- _What is being asked_
Set down, exactly and with no pictures, the line that contains "R2: 2.2k (+12V, N4) -> 3.3k (+12V, N4)" and all lines after it in the listing.
━━ Provided material ━━
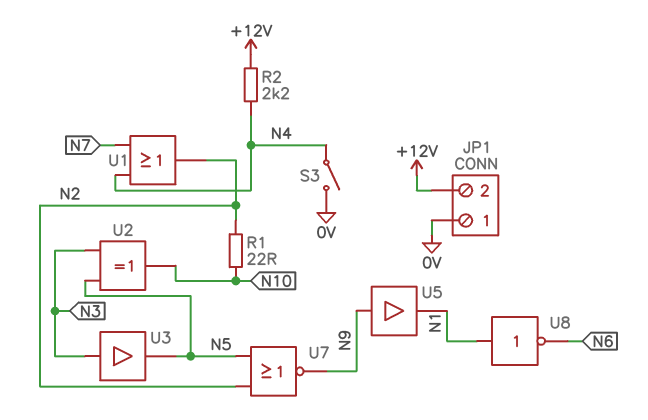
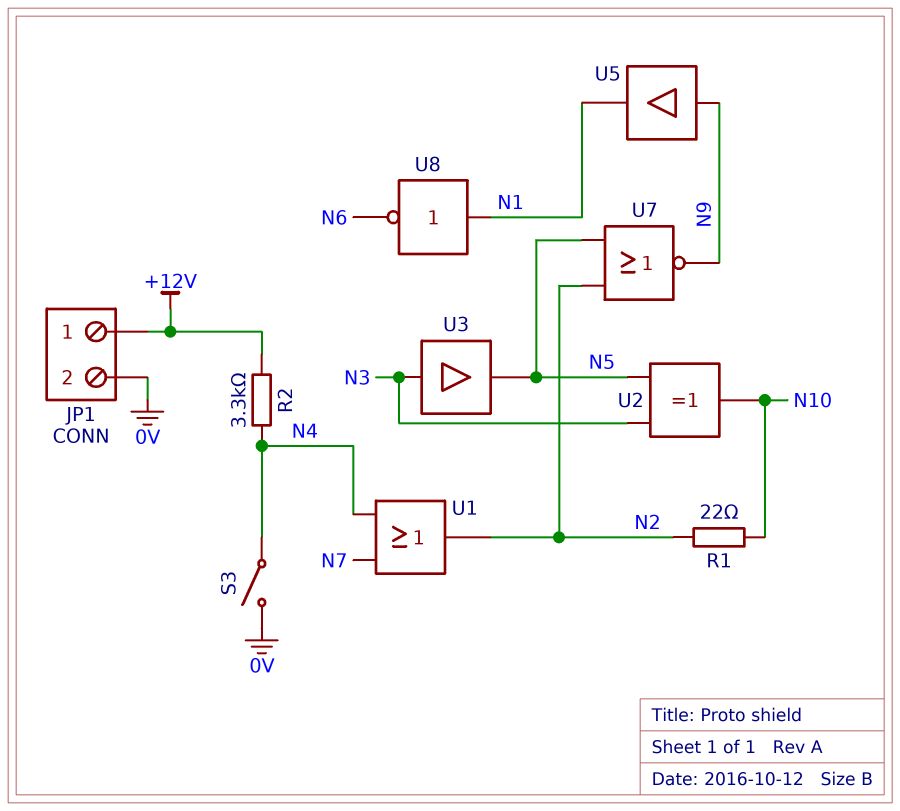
JP1 pin 1: 0V -> +12V
JP1 pin 2: +12V -> 0V
R2: 2.2k (+12V, N4) -> 3.3k (+12V, N4)

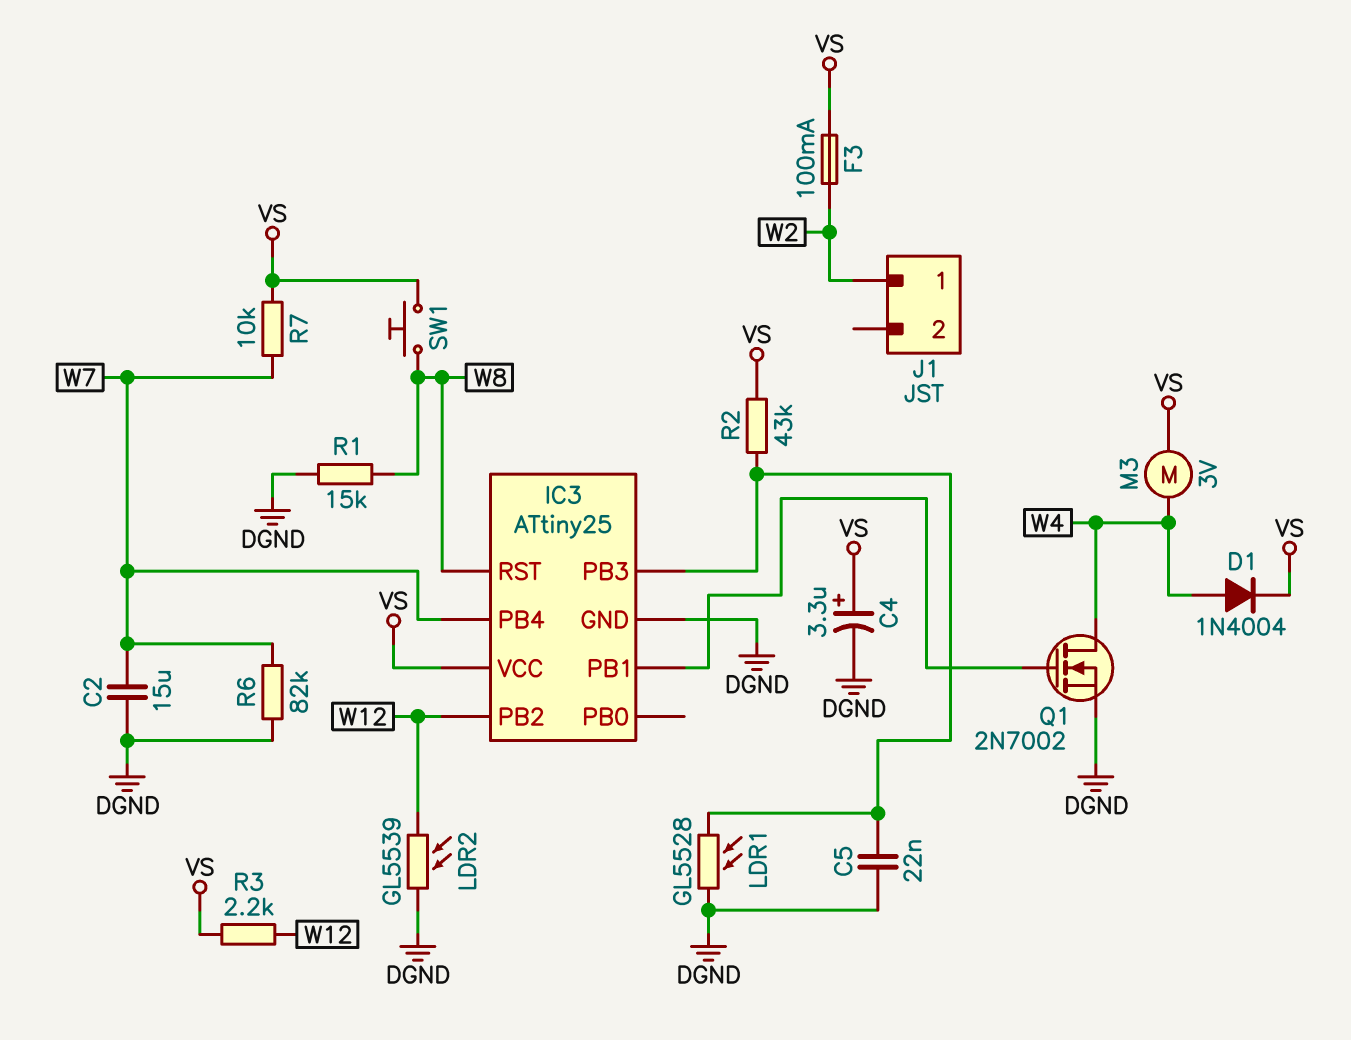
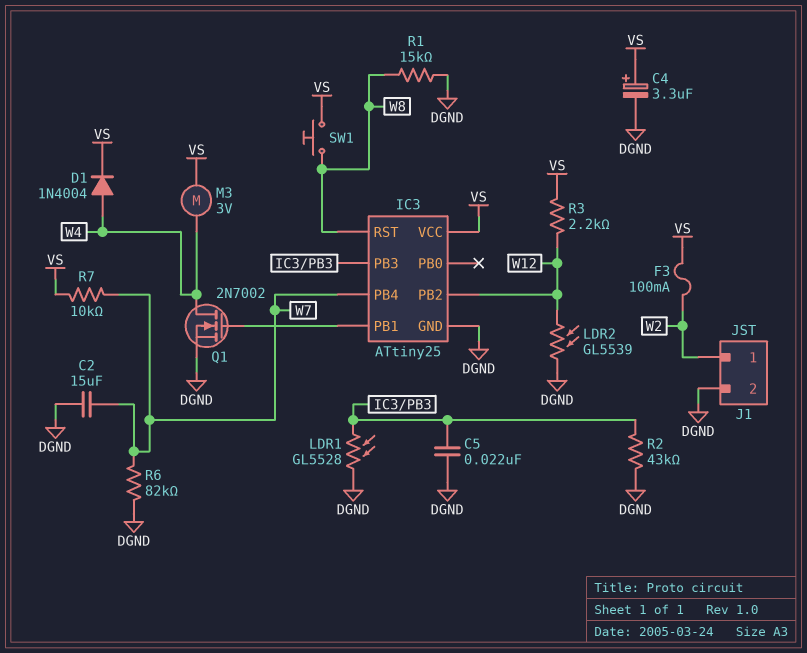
J1 pin 2: none -> DGND
R2: 43k (IC3/PB3, VS) -> 43k (DGND, IC3/PB3)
━━━
- _Exercise response_
R2: 2.2k (+12V, N4) -> 3.3k (+12V, N4)

J1 pin 2: none -> DGND
R2: 43k (IC3/PB3, VS) -> 43k (DGND, IC3/PB3)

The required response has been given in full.